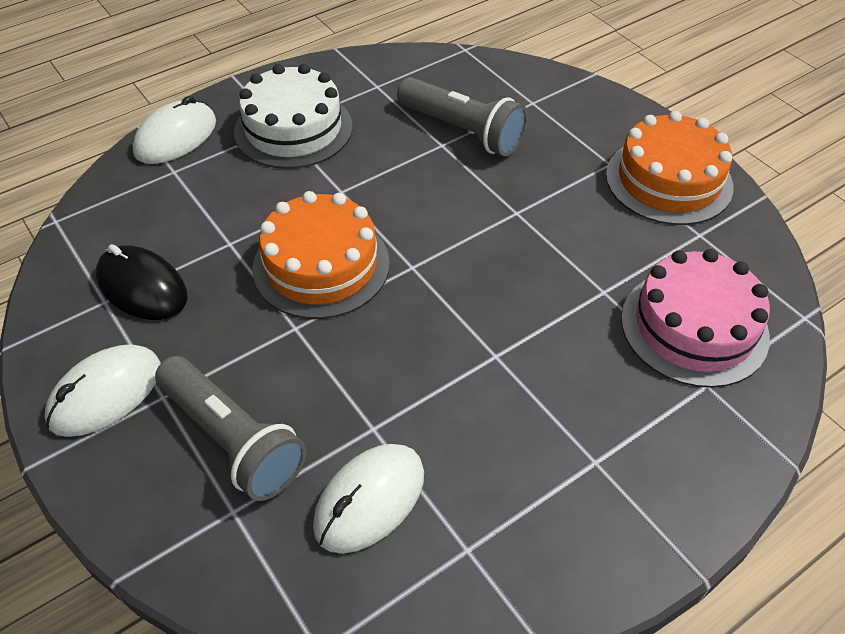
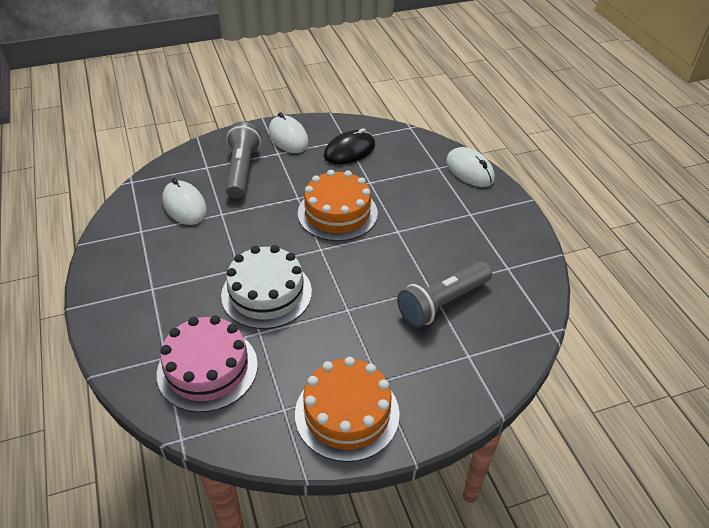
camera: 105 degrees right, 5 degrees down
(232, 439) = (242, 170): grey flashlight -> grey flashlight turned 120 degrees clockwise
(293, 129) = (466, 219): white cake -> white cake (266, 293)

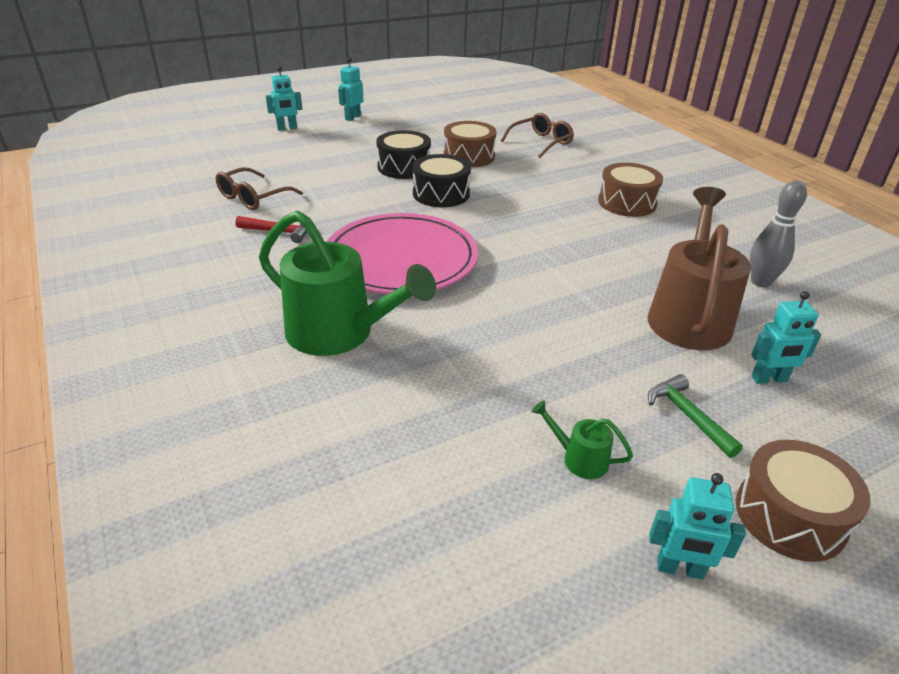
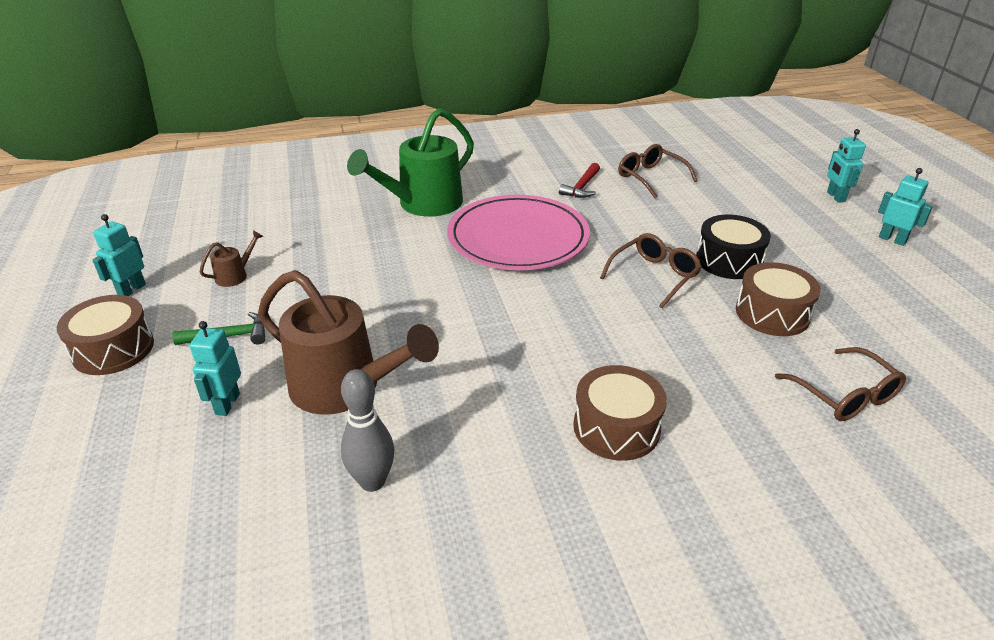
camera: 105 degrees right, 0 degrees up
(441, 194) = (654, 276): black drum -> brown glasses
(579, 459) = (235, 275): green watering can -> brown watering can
· · ·
Restate the entries above word for word, keeping pictures out of the copy.

camera: 105 degrees right, 5 degrees down
(232, 439) = (242, 170): grey flashlight -> grey flashlight turned 120 degrees clockwise
(293, 129) = (466, 219): white cake -> white cake (266, 293)

camera: 105 degrees right, 0 degrees up
(441, 194) = (654, 276): black drum -> brown glasses
(579, 459) = (235, 275): green watering can -> brown watering can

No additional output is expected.